> Information shown:
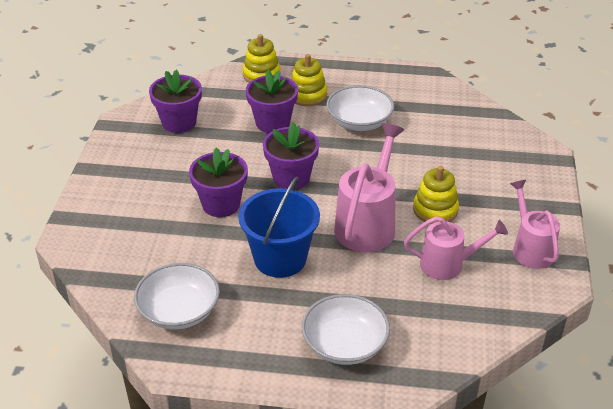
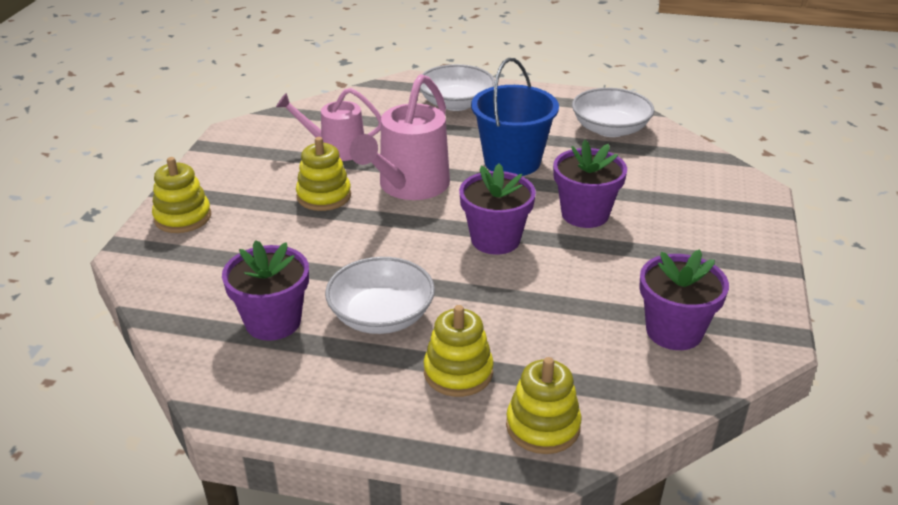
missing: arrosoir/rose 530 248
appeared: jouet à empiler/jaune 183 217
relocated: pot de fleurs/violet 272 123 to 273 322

> About this exercise:
Give back the data exactly. Pictures stay out.

> Result for this exercise:
missing: arrosoir/rose 530 248
appeared: jouet à empiler/jaune 183 217
relocated: pot de fleurs/violet 272 123 to 273 322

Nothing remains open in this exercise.